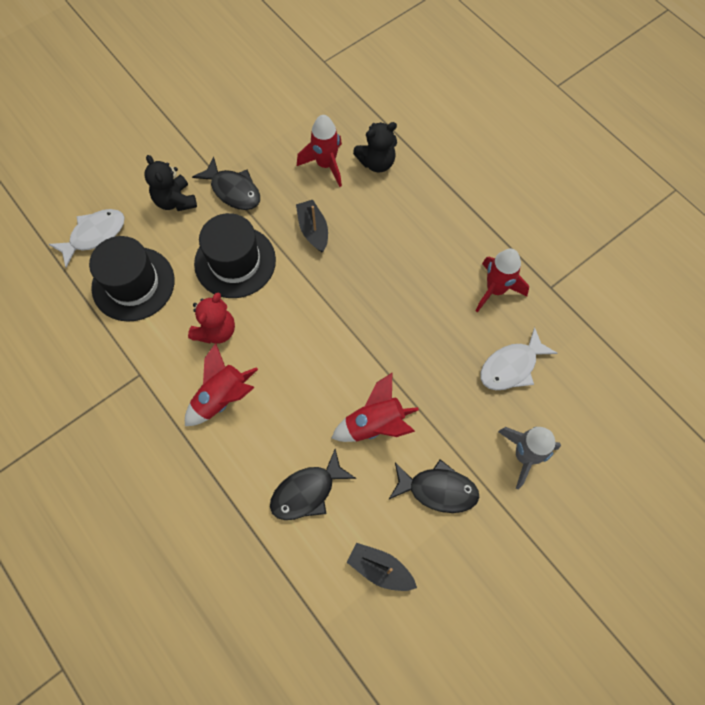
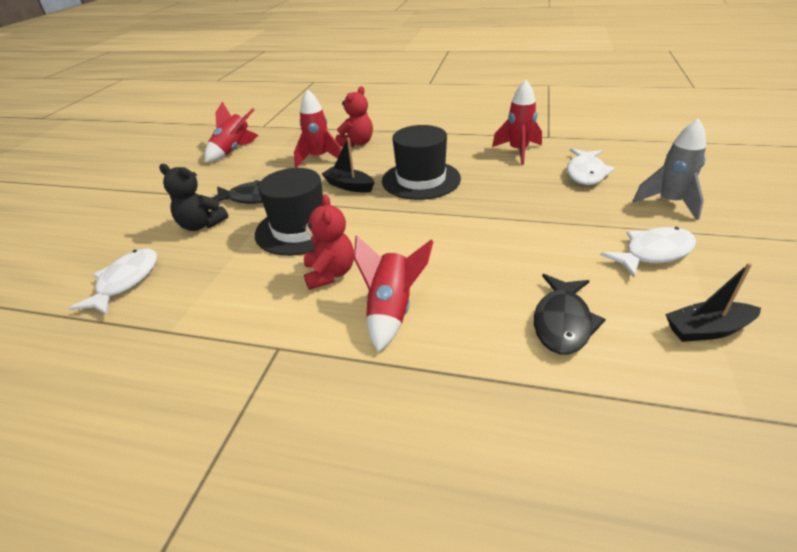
camera: 35 degrees left, 30 degrees down
black hat [89,236,175,322] -> black hat moved to [382,125,461,200]
red rocket [332,373,419,442] -> red rocket moved to [204,102,258,163]
black teddy bear [353,122,397,172] -> red teddy bear [335,86,373,147]
black fish [389,459,479,513] -> white fish [600,227,696,278]

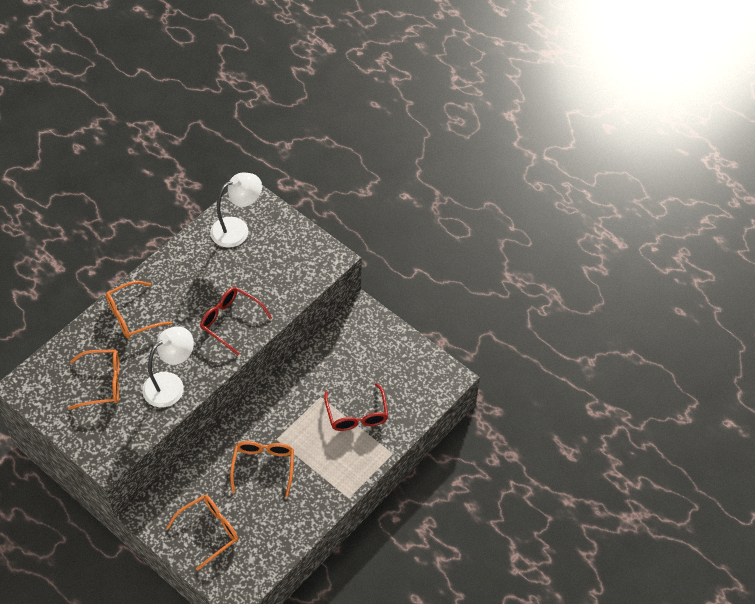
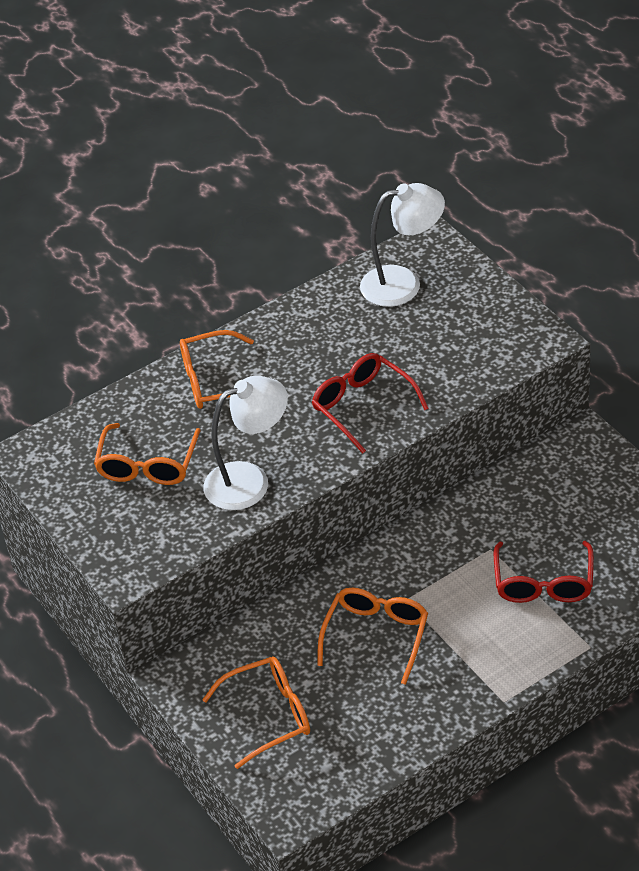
camera: 20 degrees right, 10 degrees down
orange glasses [69,349,119,410] -> orange glasses turned 90 degrees clockwise [94,423,201,485]

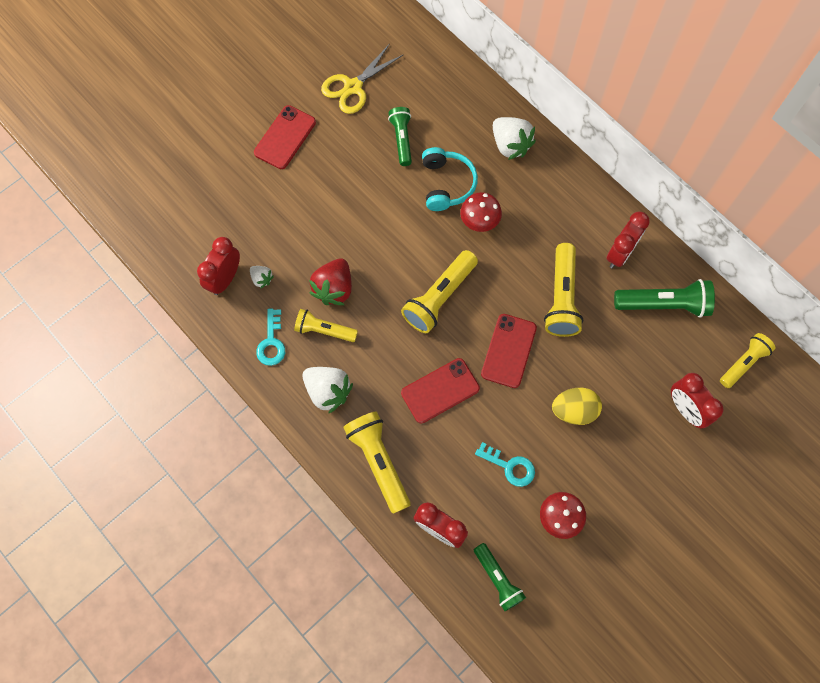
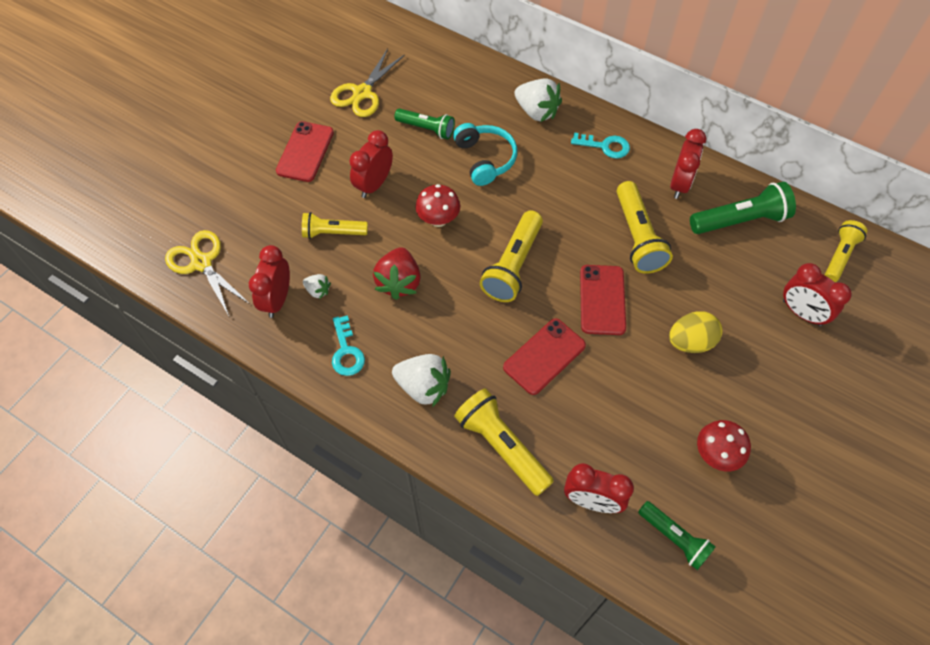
camera: 15 degrees left, 10 degrees down
yellow flashlight [294,309,358,342] -> yellow flashlight moved to [302,212,368,239]
green flashlight [388,107,412,166] -> green flashlight turned 135 degrees clockwise [394,109,455,139]
red mushroom [460,192,502,232] -> red mushroom moved to [415,184,460,227]
turquoise key [475,442,535,487] -> turquoise key moved to [571,132,630,159]
none -> yellow scissors [165,230,250,316]
none -> red clock [349,130,393,198]

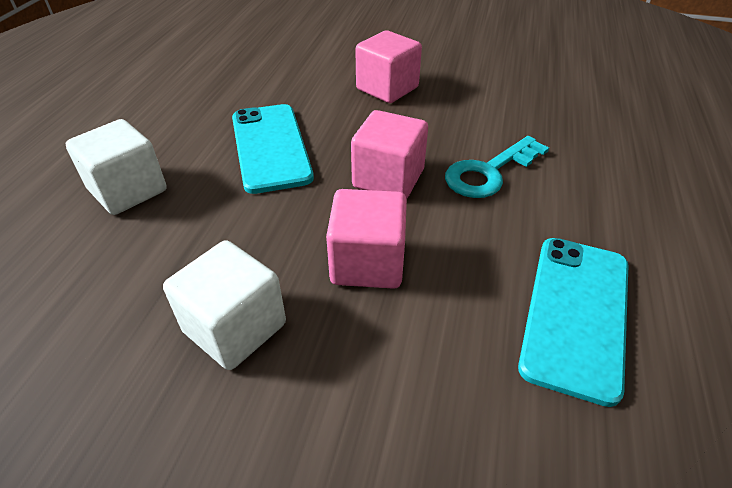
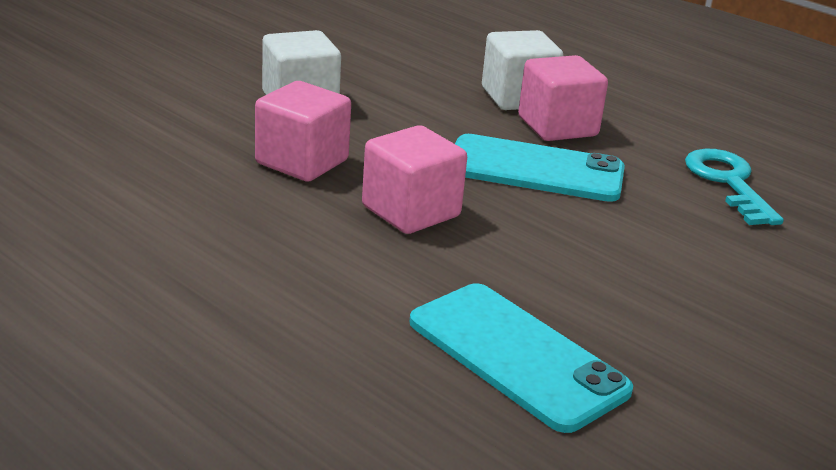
camera: 115 degrees right, 15 degrees down
pink cube [355,31,422,103] -> pink cube moved to [518,55,608,141]
turquoise key [445,136,549,198] -> turquoise key moved to [685,149,784,225]
turquoise phone [518,238,628,407] -> turquoise phone moved to [409,283,633,433]

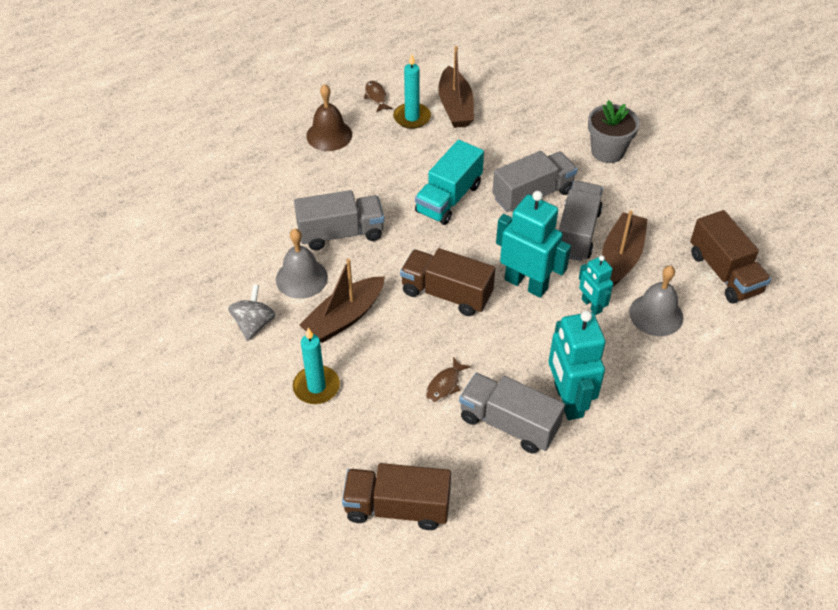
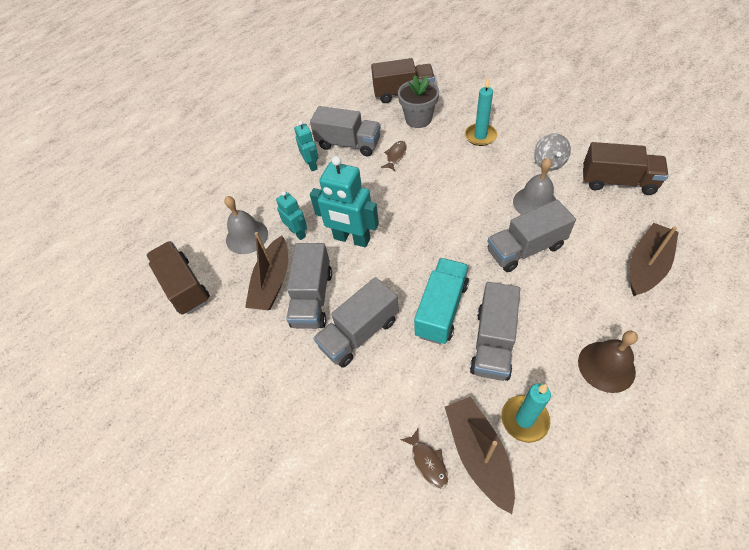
camera: 175 degrees right, 5 degrees up
brown boat [299,259,385,343] -> brown boat moved to [630,223,678,297]
brown fish [364,81,392,113] -> brown fish moved to [400,429,448,489]
brown truck [400,248,495,316] -> brown truck moved to [583,142,669,195]
turquoise robot [549,310,606,420] -> turquoise robot [294,121,319,171], size x0.56
grey flower pot [588,100,640,163] -> grey flower pot moved to [398,76,439,128]
none -> grey truck [470,282,520,381]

TASK DIRECTIONS: The answer should consist only of the lines from the one with "red mushroom [460,192,502,232]" through the last line of the material above, copied exactly, with no pictures.

OUTPUT:
red mushroom [460,192,502,232] -> red mushroom moved to [415,184,460,227]
turquoise key [475,442,535,487] -> turquoise key moved to [571,132,630,159]
none -> yellow scissors [165,230,250,316]
none -> red clock [349,130,393,198]

camera: 115 degrees right, 15 degrees down
pink cube [355,31,422,103] -> pink cube moved to [518,55,608,141]
turquoise key [445,136,549,198] -> turquoise key moved to [685,149,784,225]
turquoise phone [518,238,628,407] -> turquoise phone moved to [409,283,633,433]

camera: 175 degrees right, 5 degrees up
brown boat [299,259,385,343] -> brown boat moved to [630,223,678,297]
brown fish [364,81,392,113] -> brown fish moved to [400,429,448,489]
brown truck [400,248,495,316] -> brown truck moved to [583,142,669,195]
turquoise robot [549,310,606,420] -> turquoise robot [294,121,319,171], size x0.56
grey flower pot [588,100,640,163] -> grey flower pot moved to [398,76,439,128]
none -> grey truck [470,282,520,381]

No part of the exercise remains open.